ABOUT THIS TASK :: Copy out, from the entries below, each line that holds the string "none".

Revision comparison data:
------------
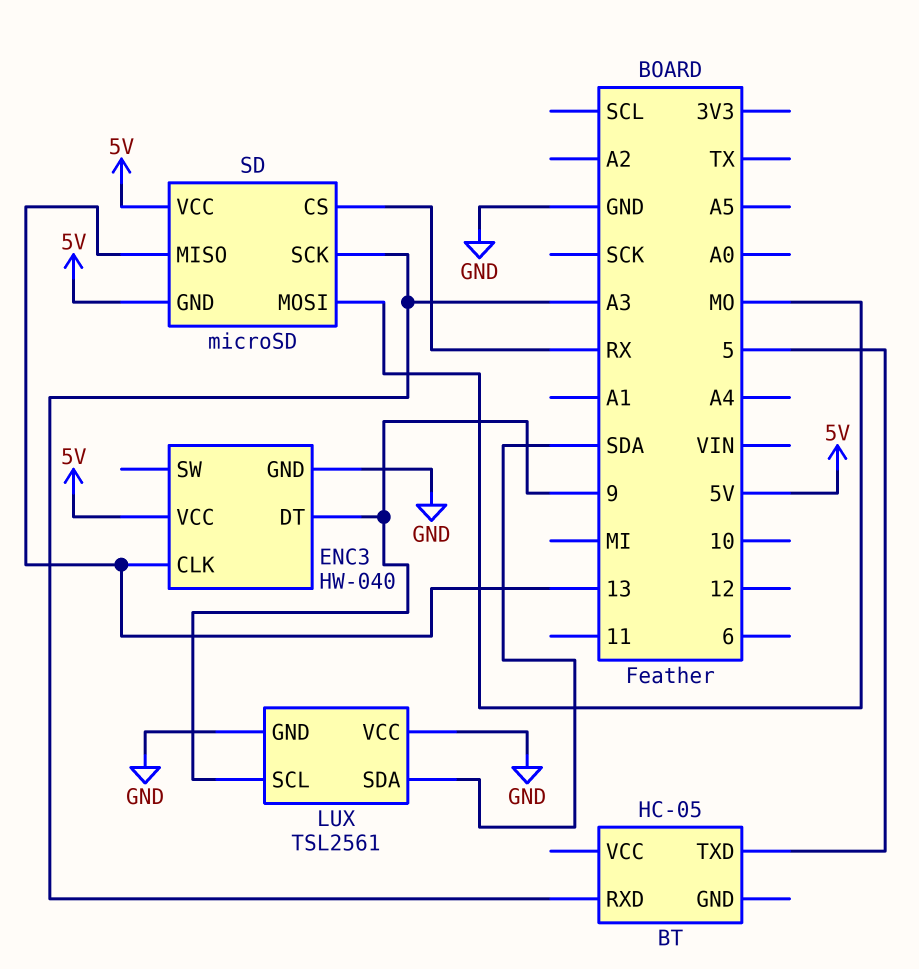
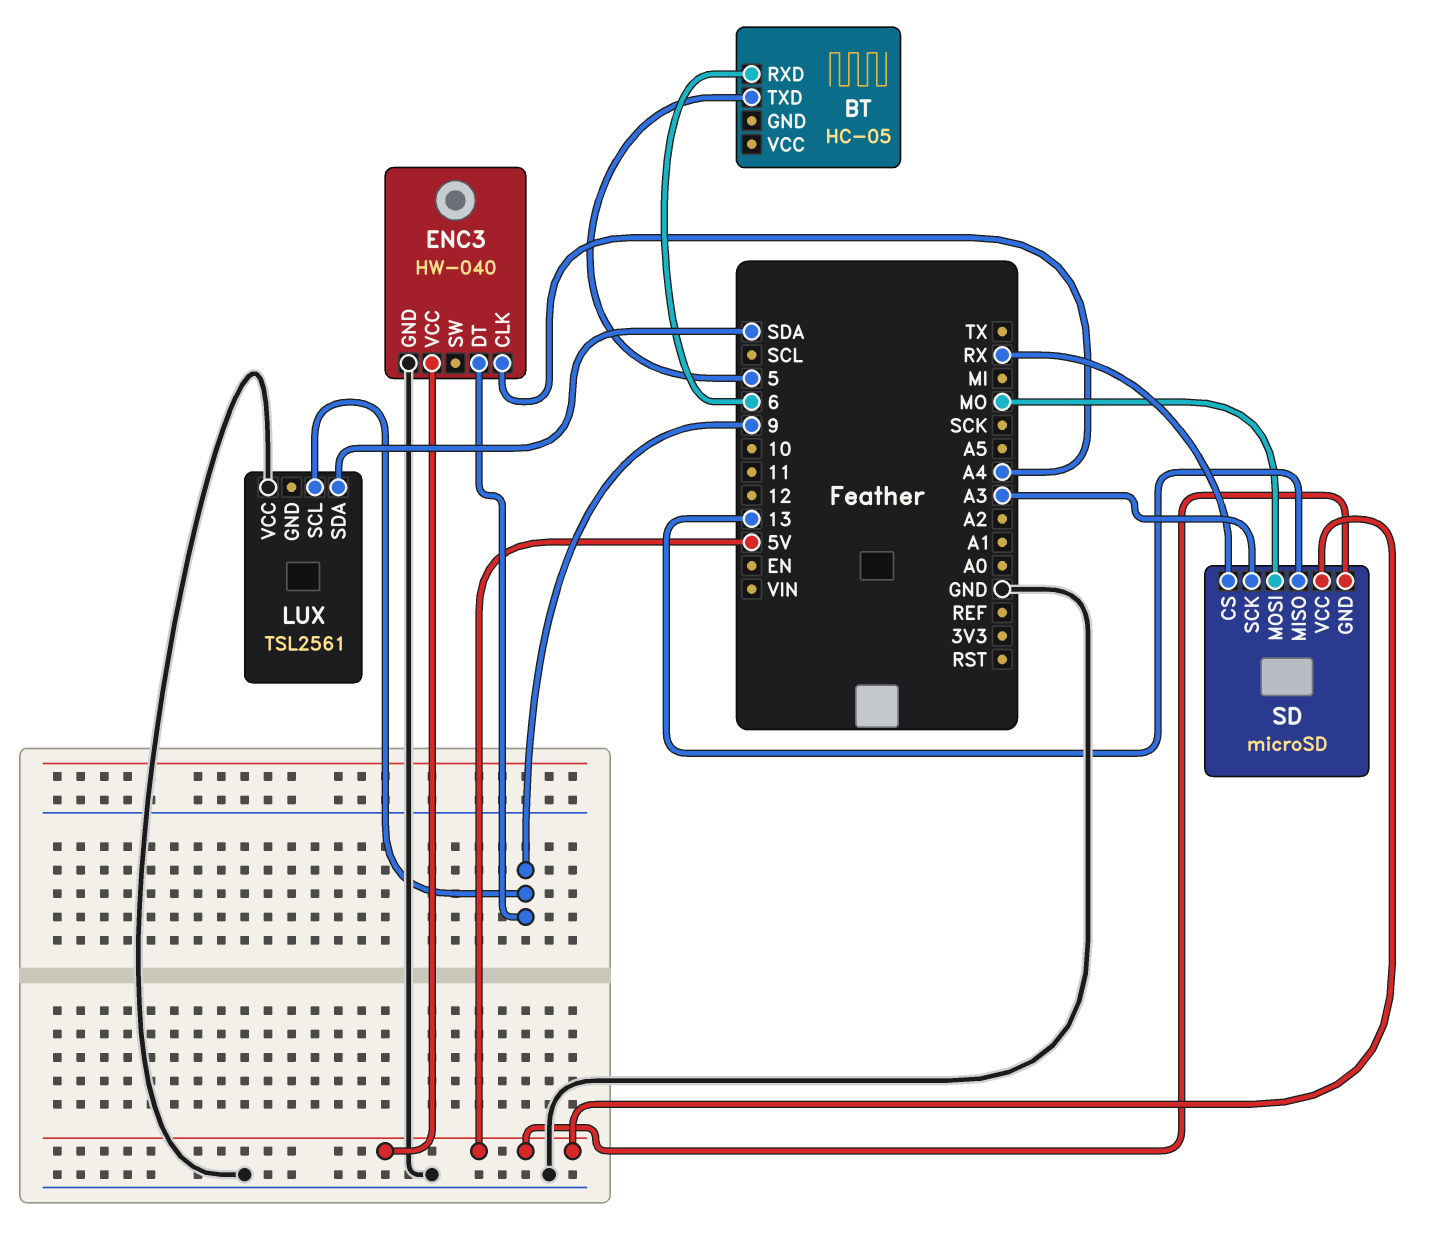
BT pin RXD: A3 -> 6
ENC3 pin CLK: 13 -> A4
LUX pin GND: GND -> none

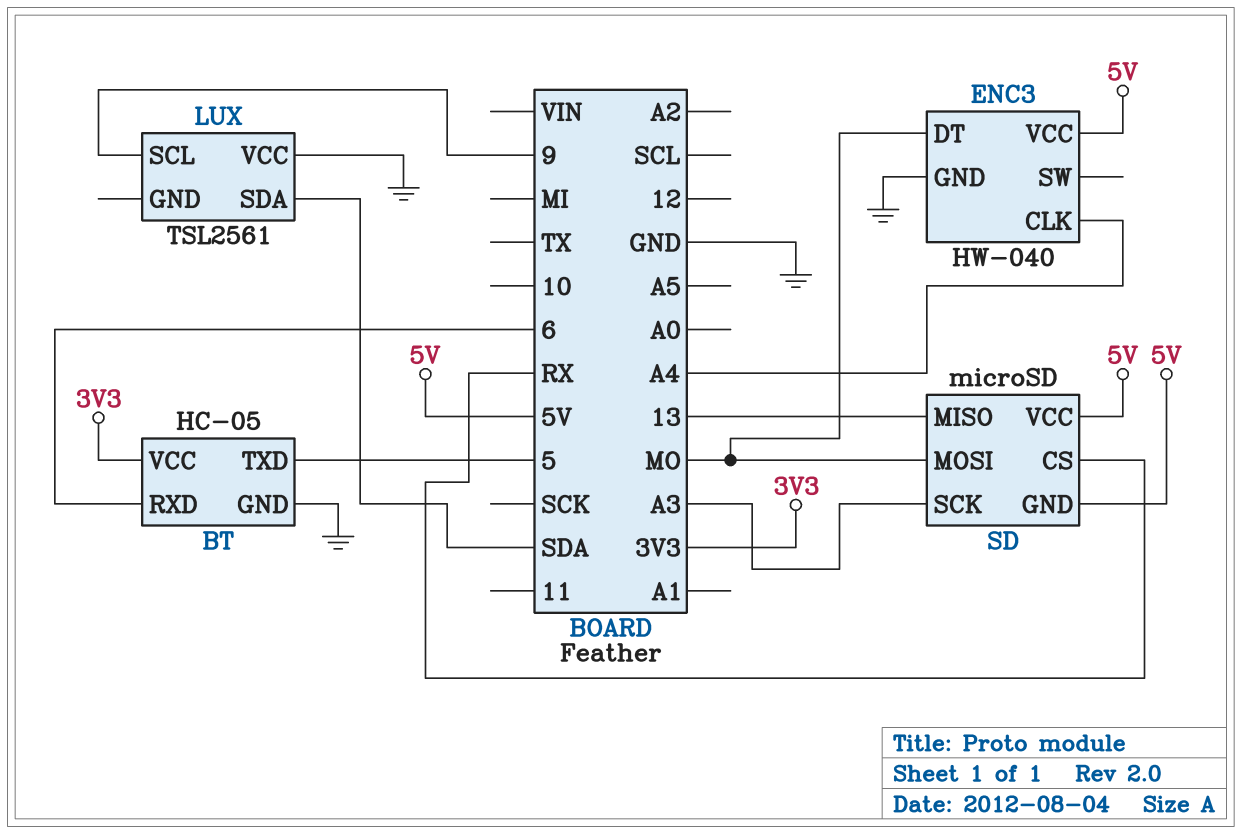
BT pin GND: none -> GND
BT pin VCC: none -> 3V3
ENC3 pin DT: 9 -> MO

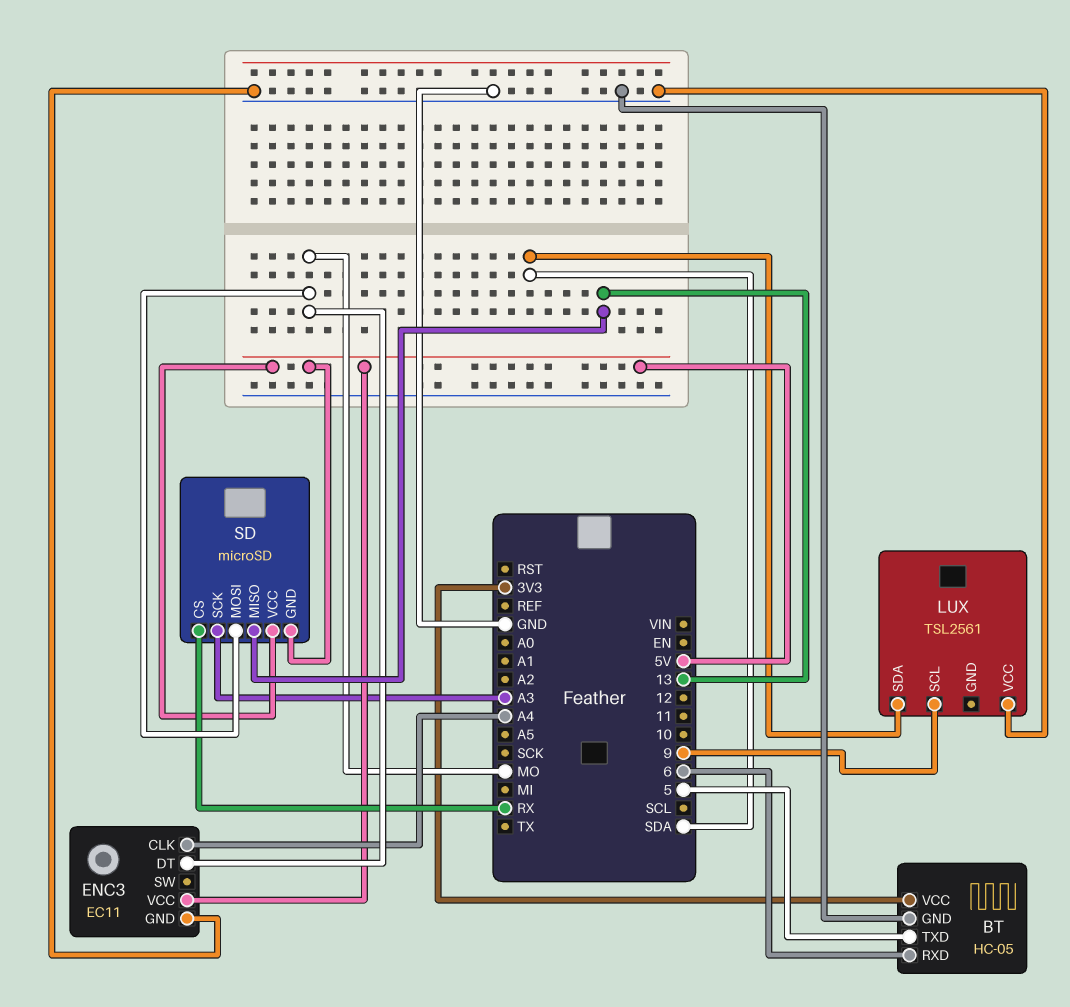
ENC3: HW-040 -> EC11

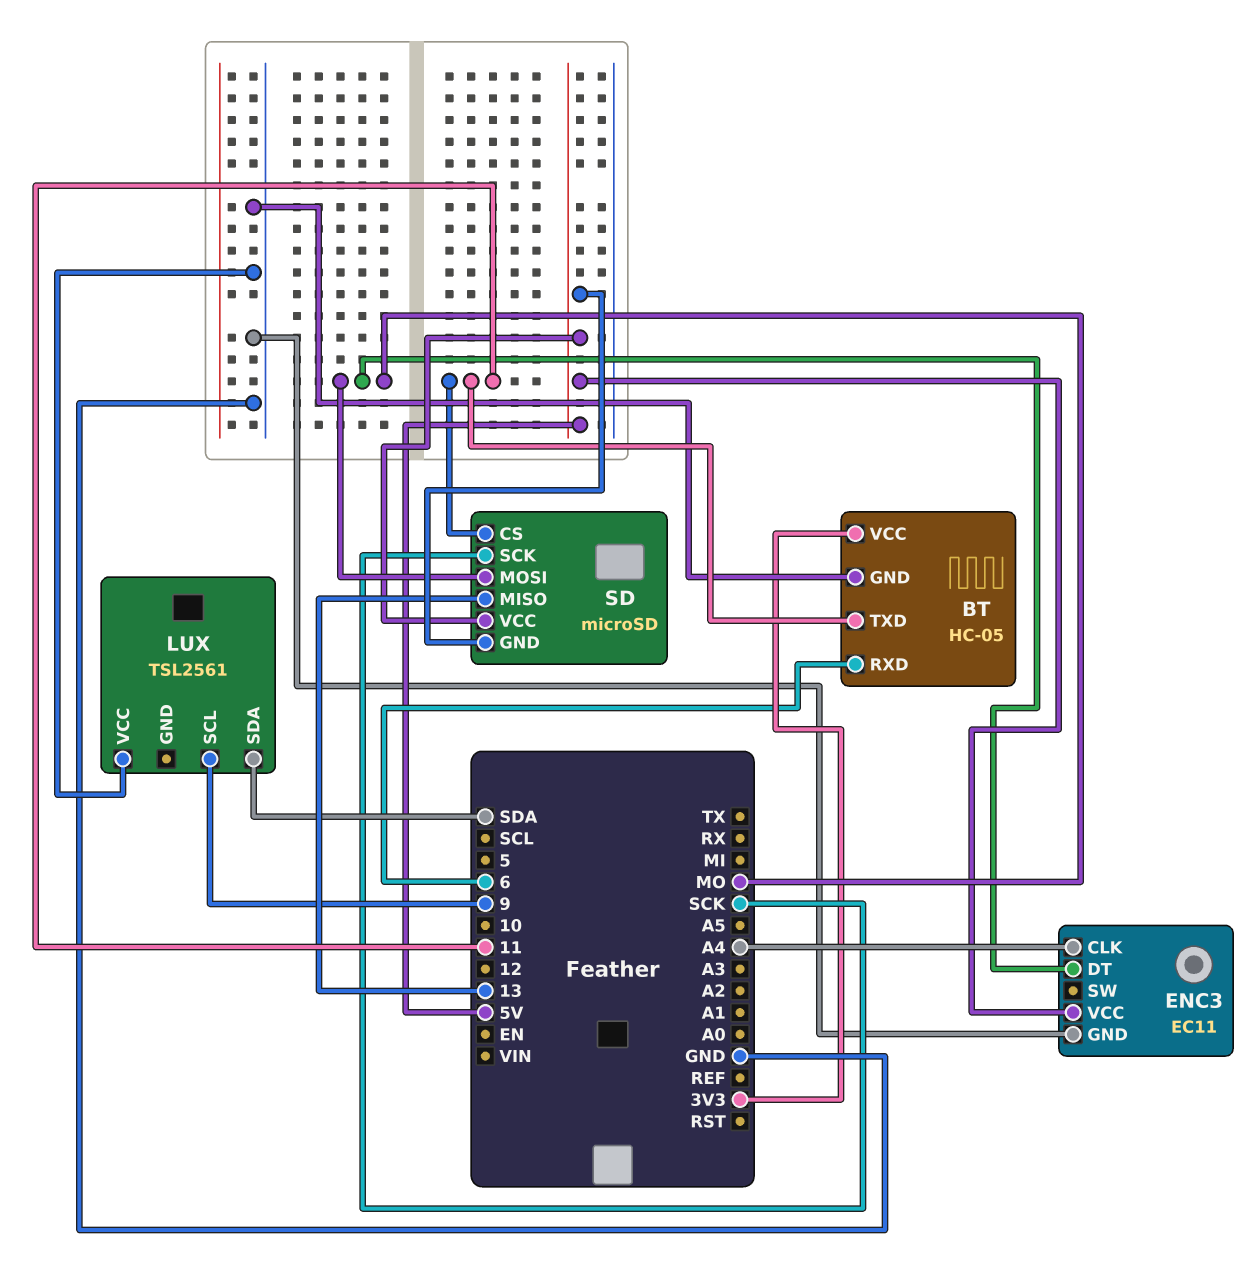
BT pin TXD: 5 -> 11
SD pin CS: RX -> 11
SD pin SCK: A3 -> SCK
------------
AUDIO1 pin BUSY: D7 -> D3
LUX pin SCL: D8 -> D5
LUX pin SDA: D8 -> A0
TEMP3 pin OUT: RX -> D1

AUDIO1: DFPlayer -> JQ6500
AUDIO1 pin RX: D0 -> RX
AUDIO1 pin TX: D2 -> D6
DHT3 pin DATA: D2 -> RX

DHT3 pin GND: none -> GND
------------
YOUR RESPONSE ::
LUX pin GND: GND -> none
BT pin GND: none -> GND
BT pin VCC: none -> 3V3
DHT3 pin GND: none -> GND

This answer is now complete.